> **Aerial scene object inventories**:
※ ※ ※

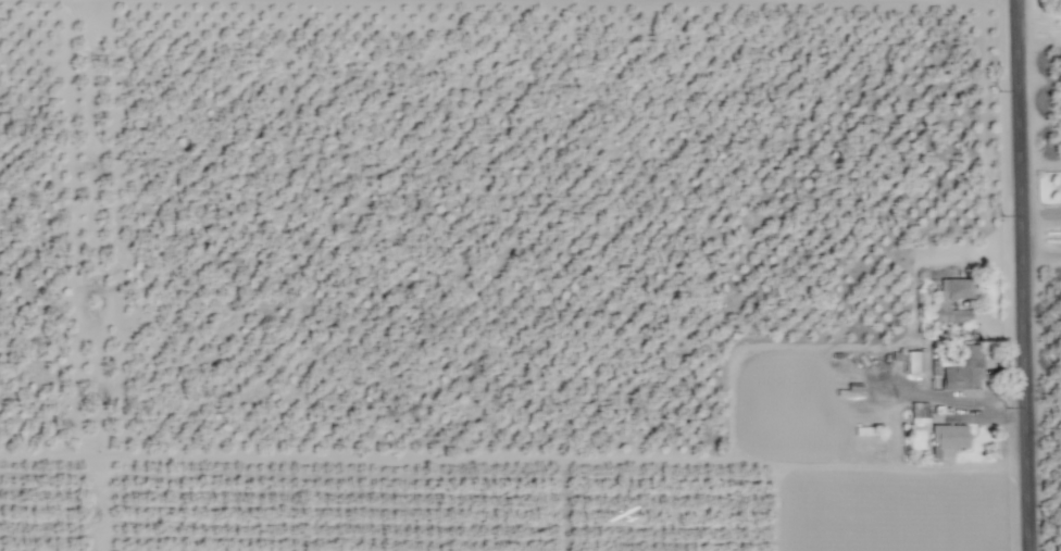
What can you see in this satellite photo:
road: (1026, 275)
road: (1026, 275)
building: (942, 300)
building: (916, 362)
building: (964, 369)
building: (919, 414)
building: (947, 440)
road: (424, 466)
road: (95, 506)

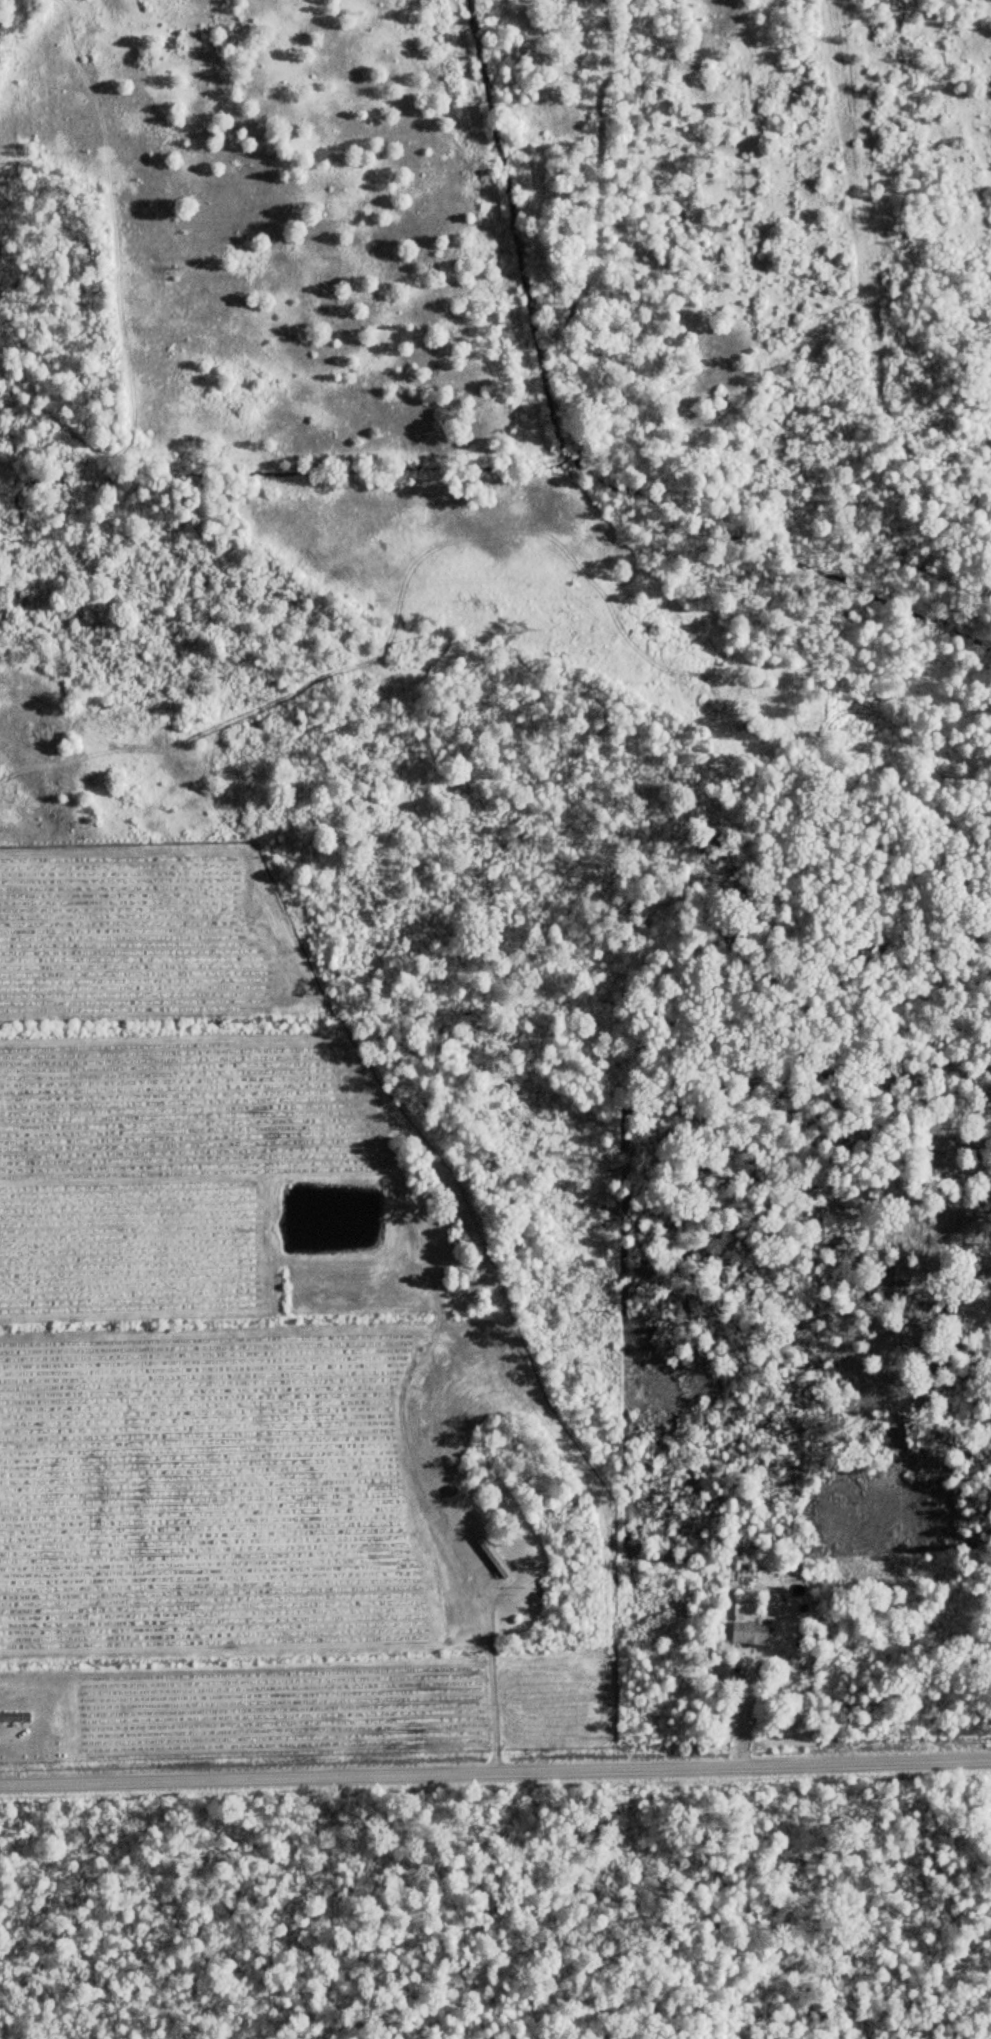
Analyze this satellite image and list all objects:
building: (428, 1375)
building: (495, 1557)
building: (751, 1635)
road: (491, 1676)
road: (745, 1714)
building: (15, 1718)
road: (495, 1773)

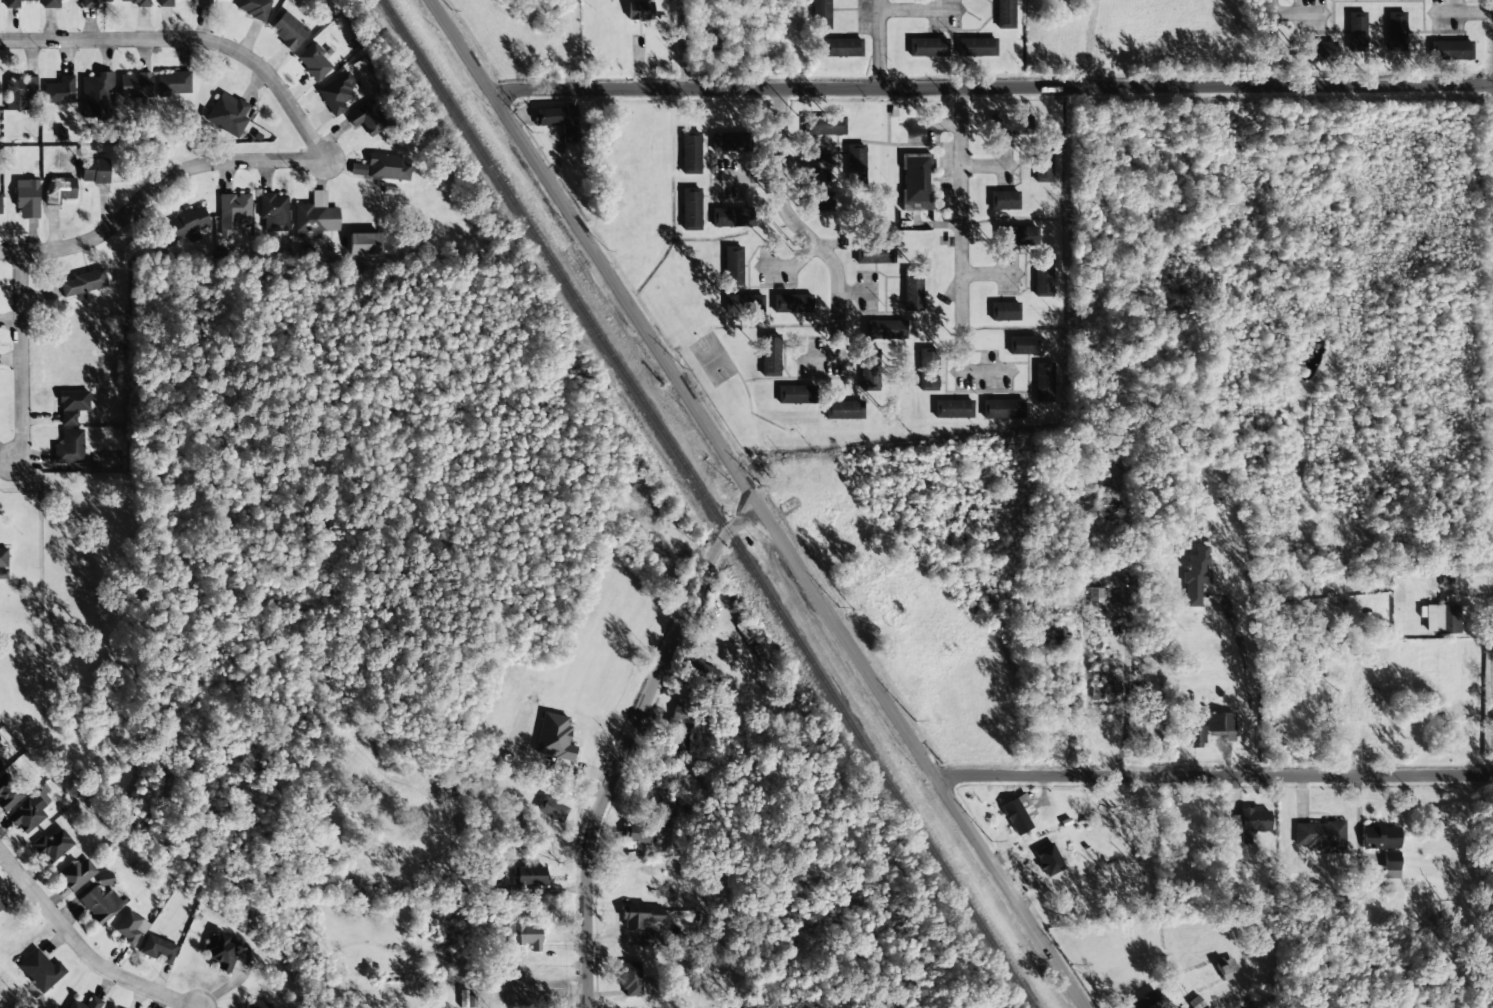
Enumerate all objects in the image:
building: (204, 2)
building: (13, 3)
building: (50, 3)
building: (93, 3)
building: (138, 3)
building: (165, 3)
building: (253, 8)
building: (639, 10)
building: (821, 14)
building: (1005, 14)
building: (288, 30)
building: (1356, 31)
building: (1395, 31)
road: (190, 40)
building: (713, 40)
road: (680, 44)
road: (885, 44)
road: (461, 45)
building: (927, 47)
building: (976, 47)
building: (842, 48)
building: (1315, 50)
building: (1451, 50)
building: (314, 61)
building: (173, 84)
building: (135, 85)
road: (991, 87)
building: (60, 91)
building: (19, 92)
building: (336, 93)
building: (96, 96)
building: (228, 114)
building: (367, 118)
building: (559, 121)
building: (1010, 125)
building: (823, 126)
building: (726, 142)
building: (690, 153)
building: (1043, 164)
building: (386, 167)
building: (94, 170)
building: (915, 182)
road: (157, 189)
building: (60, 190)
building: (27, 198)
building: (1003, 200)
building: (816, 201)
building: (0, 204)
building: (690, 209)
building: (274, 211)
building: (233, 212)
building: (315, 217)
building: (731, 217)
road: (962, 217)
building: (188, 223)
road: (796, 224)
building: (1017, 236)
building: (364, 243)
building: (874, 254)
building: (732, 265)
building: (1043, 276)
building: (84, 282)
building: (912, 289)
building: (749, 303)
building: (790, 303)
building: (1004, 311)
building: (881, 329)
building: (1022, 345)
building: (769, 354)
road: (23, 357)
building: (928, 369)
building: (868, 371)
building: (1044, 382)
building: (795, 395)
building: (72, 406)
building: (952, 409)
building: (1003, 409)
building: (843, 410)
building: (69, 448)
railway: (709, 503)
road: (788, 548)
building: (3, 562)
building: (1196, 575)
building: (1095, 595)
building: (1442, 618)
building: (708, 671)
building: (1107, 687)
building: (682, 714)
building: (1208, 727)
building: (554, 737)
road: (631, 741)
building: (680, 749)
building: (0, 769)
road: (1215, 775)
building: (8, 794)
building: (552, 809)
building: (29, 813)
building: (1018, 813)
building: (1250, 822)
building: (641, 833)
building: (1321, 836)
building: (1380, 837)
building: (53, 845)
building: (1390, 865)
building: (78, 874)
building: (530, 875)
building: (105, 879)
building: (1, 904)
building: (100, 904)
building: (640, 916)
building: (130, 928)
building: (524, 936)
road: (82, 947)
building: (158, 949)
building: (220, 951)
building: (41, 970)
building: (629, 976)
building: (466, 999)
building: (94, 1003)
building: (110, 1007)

※ ※ ※

> **PROMPT**:
Should a record include a picture, omit it from your copy and return the rest unchanged.

> **SOLUTION TO THE PROBLEM**:
What can you see in this satellite photo:
road: (1026, 275)
road: (1026, 275)
building: (942, 300)
building: (916, 362)
building: (964, 369)
building: (919, 414)
building: (947, 440)
road: (424, 466)
road: (95, 506)

Analyze this satellite image and list all objects:
building: (428, 1375)
building: (495, 1557)
building: (751, 1635)
road: (491, 1676)
road: (745, 1714)
building: (15, 1718)
road: (495, 1773)

Enumerate all objects in the image:
building: (204, 2)
building: (13, 3)
building: (50, 3)
building: (93, 3)
building: (138, 3)
building: (165, 3)
building: (253, 8)
building: (639, 10)
building: (821, 14)
building: (1005, 14)
building: (288, 30)
building: (1356, 31)
building: (1395, 31)
road: (190, 40)
building: (713, 40)
road: (680, 44)
road: (885, 44)
road: (461, 45)
building: (927, 47)
building: (976, 47)
building: (842, 48)
building: (1315, 50)
building: (1451, 50)
building: (314, 61)
building: (173, 84)
building: (135, 85)
road: (991, 87)
building: (60, 91)
building: (19, 92)
building: (336, 93)
building: (96, 96)
building: (228, 114)
building: (367, 118)
building: (559, 121)
building: (1010, 125)
building: (823, 126)
building: (726, 142)
building: (690, 153)
building: (1043, 164)
building: (386, 167)
building: (94, 170)
building: (915, 182)
road: (157, 189)
building: (60, 190)
building: (27, 198)
building: (1003, 200)
building: (816, 201)
building: (0, 204)
building: (690, 209)
building: (274, 211)
building: (233, 212)
building: (315, 217)
building: (731, 217)
road: (962, 217)
building: (188, 223)
road: (796, 224)
building: (1017, 236)
building: (364, 243)
building: (874, 254)
building: (732, 265)
building: (1043, 276)
building: (84, 282)
building: (912, 289)
building: (749, 303)
building: (790, 303)
building: (1004, 311)
building: (881, 329)
building: (1022, 345)
building: (769, 354)
road: (23, 357)
building: (928, 369)
building: (868, 371)
building: (1044, 382)
building: (795, 395)
building: (72, 406)
building: (952, 409)
building: (1003, 409)
building: (843, 410)
building: (69, 448)
railway: (709, 503)
road: (788, 548)
building: (3, 562)
building: (1196, 575)
building: (1095, 595)
building: (1442, 618)
building: (708, 671)
building: (1107, 687)
building: (682, 714)
building: (1208, 727)
building: (554, 737)
road: (631, 741)
building: (680, 749)
building: (0, 769)
road: (1215, 775)
building: (8, 794)
building: (552, 809)
building: (29, 813)
building: (1018, 813)
building: (1250, 822)
building: (641, 833)
building: (1321, 836)
building: (1380, 837)
building: (53, 845)
building: (1390, 865)
building: (78, 874)
building: (530, 875)
building: (105, 879)
building: (1, 904)
building: (100, 904)
building: (640, 916)
building: (130, 928)
building: (524, 936)
road: (82, 947)
building: (158, 949)
building: (220, 951)
building: (41, 970)
building: (629, 976)
building: (466, 999)
building: (94, 1003)
building: (110, 1007)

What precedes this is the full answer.